(Object transformation records)
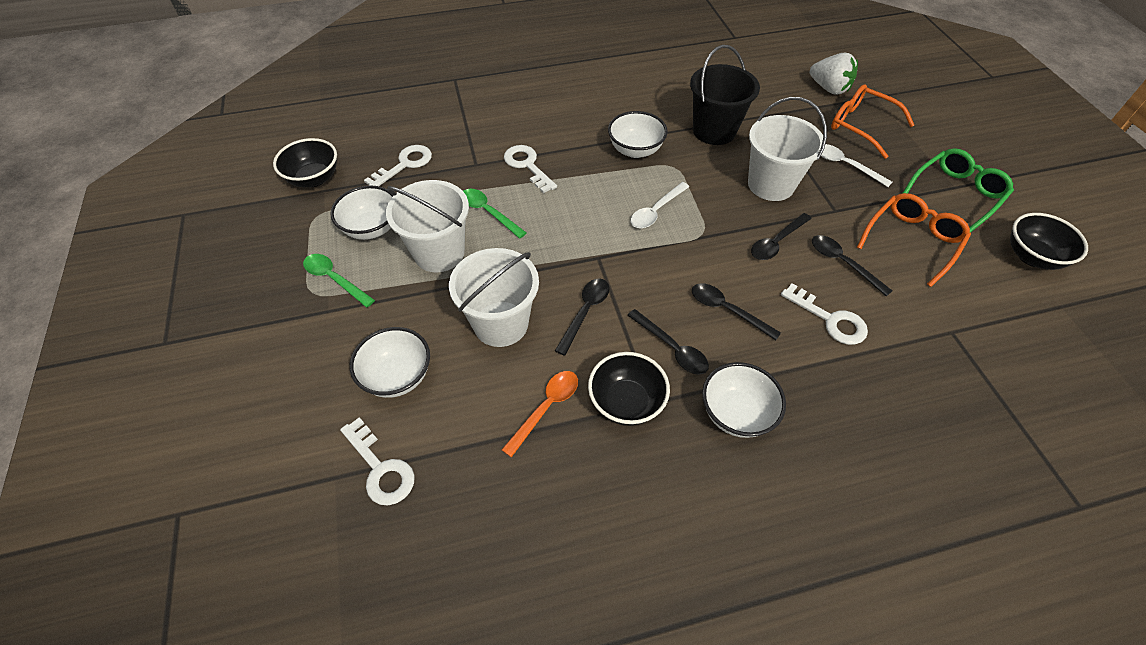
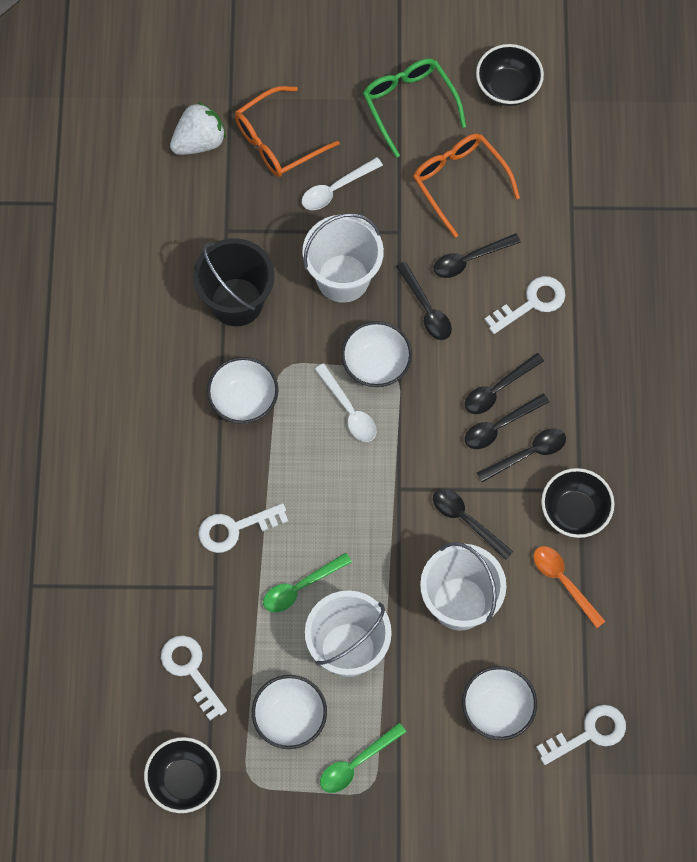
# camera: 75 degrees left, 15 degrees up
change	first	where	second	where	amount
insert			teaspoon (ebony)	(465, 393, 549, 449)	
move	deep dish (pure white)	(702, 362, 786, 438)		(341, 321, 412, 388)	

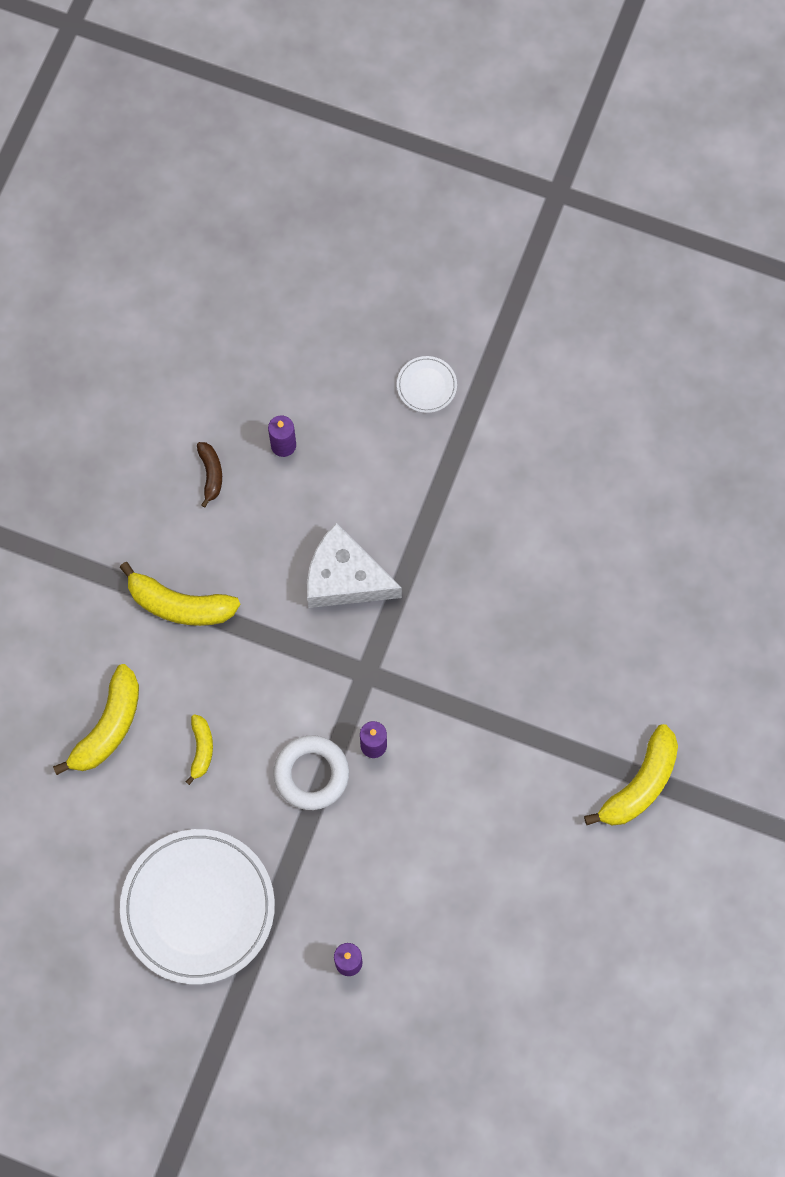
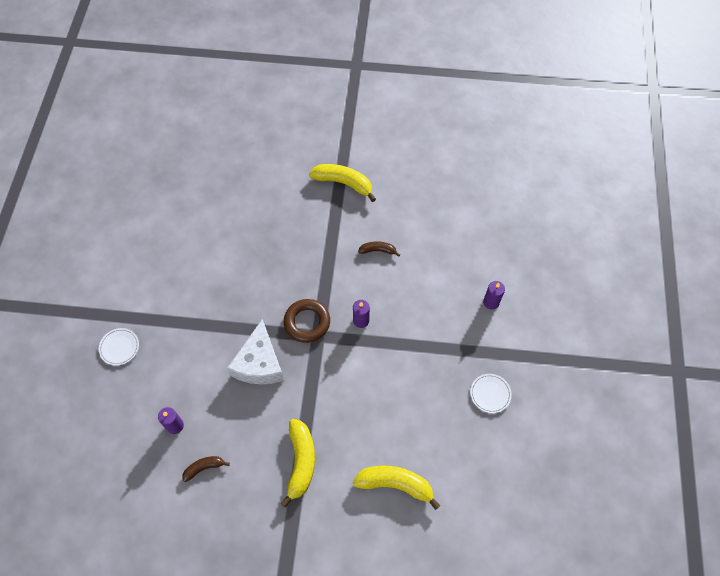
# camera: 105 degrees left, 10 degrees down
change	first	where	second	where	amount
delete	toy banana (bright yellow)	(186, 714, 213, 785)			
delete	hoop (pure white)	(273, 735, 349, 810)			
insert			hoop (russet)	(284, 299, 330, 343)	
insert			toy banana (russet)	(358, 241, 400, 257)	
resize	flat dish (pure white)	(120, 829, 275, 984)		(470, 374, 512, 413)	x0.42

◆ **What you are asked to do**
The entries above should be retyped word for word, with all pictures omitted.

◆ **Solution to the exercise**
# camera: 75 degrees left, 15 degrees up
change	first	where	second	where	amount
insert			teaspoon (ebony)	(465, 393, 549, 449)	
move	deep dish (pure white)	(702, 362, 786, 438)		(341, 321, 412, 388)	

# camera: 105 degrees left, 10 degrees down
change	first	where	second	where	amount
delete	toy banana (bright yellow)	(186, 714, 213, 785)			
delete	hoop (pure white)	(273, 735, 349, 810)			
insert			hoop (russet)	(284, 299, 330, 343)	
insert			toy banana (russet)	(358, 241, 400, 257)	
resize	flat dish (pure white)	(120, 829, 275, 984)		(470, 374, 512, 413)	x0.42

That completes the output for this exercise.